Exercise brief -
Each entry, in full: reproduce it exactly.

Provided data -
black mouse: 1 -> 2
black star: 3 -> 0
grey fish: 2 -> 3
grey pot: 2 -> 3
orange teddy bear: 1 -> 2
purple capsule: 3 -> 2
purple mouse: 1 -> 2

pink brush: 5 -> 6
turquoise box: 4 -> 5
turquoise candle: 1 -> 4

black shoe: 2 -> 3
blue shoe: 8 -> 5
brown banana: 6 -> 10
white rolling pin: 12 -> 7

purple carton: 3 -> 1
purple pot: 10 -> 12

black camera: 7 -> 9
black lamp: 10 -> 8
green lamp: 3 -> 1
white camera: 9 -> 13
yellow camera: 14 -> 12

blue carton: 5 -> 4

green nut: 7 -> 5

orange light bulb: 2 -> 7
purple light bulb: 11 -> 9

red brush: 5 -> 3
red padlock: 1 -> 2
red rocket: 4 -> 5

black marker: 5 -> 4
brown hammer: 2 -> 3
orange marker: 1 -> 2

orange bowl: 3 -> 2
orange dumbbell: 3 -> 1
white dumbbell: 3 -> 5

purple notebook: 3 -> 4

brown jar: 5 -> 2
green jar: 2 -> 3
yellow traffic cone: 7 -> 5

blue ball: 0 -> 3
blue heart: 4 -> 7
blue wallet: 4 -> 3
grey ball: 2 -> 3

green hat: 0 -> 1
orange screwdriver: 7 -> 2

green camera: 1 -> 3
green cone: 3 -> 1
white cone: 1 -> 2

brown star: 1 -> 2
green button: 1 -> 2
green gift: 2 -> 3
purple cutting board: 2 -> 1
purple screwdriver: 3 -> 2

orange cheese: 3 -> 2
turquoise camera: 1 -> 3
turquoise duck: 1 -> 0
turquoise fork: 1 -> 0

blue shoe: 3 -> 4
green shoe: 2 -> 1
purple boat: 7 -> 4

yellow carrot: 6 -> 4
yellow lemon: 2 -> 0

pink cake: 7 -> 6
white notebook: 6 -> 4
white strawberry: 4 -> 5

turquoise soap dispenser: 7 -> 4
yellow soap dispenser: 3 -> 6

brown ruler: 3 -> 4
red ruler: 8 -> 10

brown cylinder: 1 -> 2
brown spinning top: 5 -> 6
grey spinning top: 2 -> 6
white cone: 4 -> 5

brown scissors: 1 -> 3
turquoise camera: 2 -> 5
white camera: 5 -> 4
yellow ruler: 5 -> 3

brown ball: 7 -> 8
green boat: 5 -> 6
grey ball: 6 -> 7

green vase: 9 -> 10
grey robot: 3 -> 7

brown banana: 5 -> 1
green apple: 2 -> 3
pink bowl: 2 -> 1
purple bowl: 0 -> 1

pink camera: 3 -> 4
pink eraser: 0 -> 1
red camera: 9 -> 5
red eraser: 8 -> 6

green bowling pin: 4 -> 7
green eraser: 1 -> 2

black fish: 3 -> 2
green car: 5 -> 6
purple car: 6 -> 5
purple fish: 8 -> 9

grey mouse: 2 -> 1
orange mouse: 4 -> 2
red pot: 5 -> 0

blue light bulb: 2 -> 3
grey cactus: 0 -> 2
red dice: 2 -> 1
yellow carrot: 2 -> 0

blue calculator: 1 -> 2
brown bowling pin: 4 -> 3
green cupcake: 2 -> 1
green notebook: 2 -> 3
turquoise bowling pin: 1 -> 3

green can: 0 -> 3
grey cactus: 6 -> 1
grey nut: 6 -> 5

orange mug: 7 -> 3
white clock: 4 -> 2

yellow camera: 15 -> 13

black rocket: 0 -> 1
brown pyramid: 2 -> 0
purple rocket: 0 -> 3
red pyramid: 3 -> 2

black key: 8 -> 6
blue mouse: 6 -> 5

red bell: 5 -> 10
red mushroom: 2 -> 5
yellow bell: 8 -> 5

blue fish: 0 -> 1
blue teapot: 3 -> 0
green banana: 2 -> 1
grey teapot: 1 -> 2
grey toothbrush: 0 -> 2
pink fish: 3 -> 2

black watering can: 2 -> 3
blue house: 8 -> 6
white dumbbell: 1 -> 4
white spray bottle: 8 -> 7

Response for this exercise -
black mouse: 1 -> 2
black star: 3 -> 0
grey fish: 2 -> 3
grey pot: 2 -> 3
orange teddy bear: 1 -> 2
purple capsule: 3 -> 2
purple mouse: 1 -> 2

pink brush: 5 -> 6
turquoise box: 4 -> 5
turquoise candle: 1 -> 4

black shoe: 2 -> 3
blue shoe: 8 -> 5
brown banana: 6 -> 10
white rolling pin: 12 -> 7

purple carton: 3 -> 1
purple pot: 10 -> 12

black camera: 7 -> 9
black lamp: 10 -> 8
green lamp: 3 -> 1
white camera: 9 -> 13
yellow camera: 14 -> 12

blue carton: 5 -> 4

green nut: 7 -> 5

orange light bulb: 2 -> 7
purple light bulb: 11 -> 9

red brush: 5 -> 3
red padlock: 1 -> 2
red rocket: 4 -> 5

black marker: 5 -> 4
brown hammer: 2 -> 3
orange marker: 1 -> 2

orange bowl: 3 -> 2
orange dumbbell: 3 -> 1
white dumbbell: 3 -> 5

purple notebook: 3 -> 4

brown jar: 5 -> 2
green jar: 2 -> 3
yellow traffic cone: 7 -> 5

blue ball: 0 -> 3
blue heart: 4 -> 7
blue wallet: 4 -> 3
grey ball: 2 -> 3

green hat: 0 -> 1
orange screwdriver: 7 -> 2

green camera: 1 -> 3
green cone: 3 -> 1
white cone: 1 -> 2

brown star: 1 -> 2
green button: 1 -> 2
green gift: 2 -> 3
purple cutting board: 2 -> 1
purple screwdriver: 3 -> 2

orange cheese: 3 -> 2
turquoise camera: 1 -> 3
turquoise duck: 1 -> 0
turquoise fork: 1 -> 0

blue shoe: 3 -> 4
green shoe: 2 -> 1
purple boat: 7 -> 4

yellow carrot: 6 -> 4
yellow lemon: 2 -> 0

pink cake: 7 -> 6
white notebook: 6 -> 4
white strawberry: 4 -> 5

turquoise soap dispenser: 7 -> 4
yellow soap dispenser: 3 -> 6

brown ruler: 3 -> 4
red ruler: 8 -> 10

brown cylinder: 1 -> 2
brown spinning top: 5 -> 6
grey spinning top: 2 -> 6
white cone: 4 -> 5

brown scissors: 1 -> 3
turquoise camera: 2 -> 5
white camera: 5 -> 4
yellow ruler: 5 -> 3

brown ball: 7 -> 8
green boat: 5 -> 6
grey ball: 6 -> 7

green vase: 9 -> 10
grey robot: 3 -> 7

brown banana: 5 -> 1
green apple: 2 -> 3
pink bowl: 2 -> 1
purple bowl: 0 -> 1

pink camera: 3 -> 4
pink eraser: 0 -> 1
red camera: 9 -> 5
red eraser: 8 -> 6

green bowling pin: 4 -> 7
green eraser: 1 -> 2

black fish: 3 -> 2
green car: 5 -> 6
purple car: 6 -> 5
purple fish: 8 -> 9

grey mouse: 2 -> 1
orange mouse: 4 -> 2
red pot: 5 -> 0

blue light bulb: 2 -> 3
grey cactus: 0 -> 2
red dice: 2 -> 1
yellow carrot: 2 -> 0

blue calculator: 1 -> 2
brown bowling pin: 4 -> 3
green cupcake: 2 -> 1
green notebook: 2 -> 3
turquoise bowling pin: 1 -> 3

green can: 0 -> 3
grey cactus: 6 -> 1
grey nut: 6 -> 5

orange mug: 7 -> 3
white clock: 4 -> 2

yellow camera: 15 -> 13

black rocket: 0 -> 1
brown pyramid: 2 -> 0
purple rocket: 0 -> 3
red pyramid: 3 -> 2

black key: 8 -> 6
blue mouse: 6 -> 5

red bell: 5 -> 10
red mushroom: 2 -> 5
yellow bell: 8 -> 5

blue fish: 0 -> 1
blue teapot: 3 -> 0
green banana: 2 -> 1
grey teapot: 1 -> 2
grey toothbrush: 0 -> 2
pink fish: 3 -> 2

black watering can: 2 -> 3
blue house: 8 -> 6
white dumbbell: 1 -> 4
white spray bottle: 8 -> 7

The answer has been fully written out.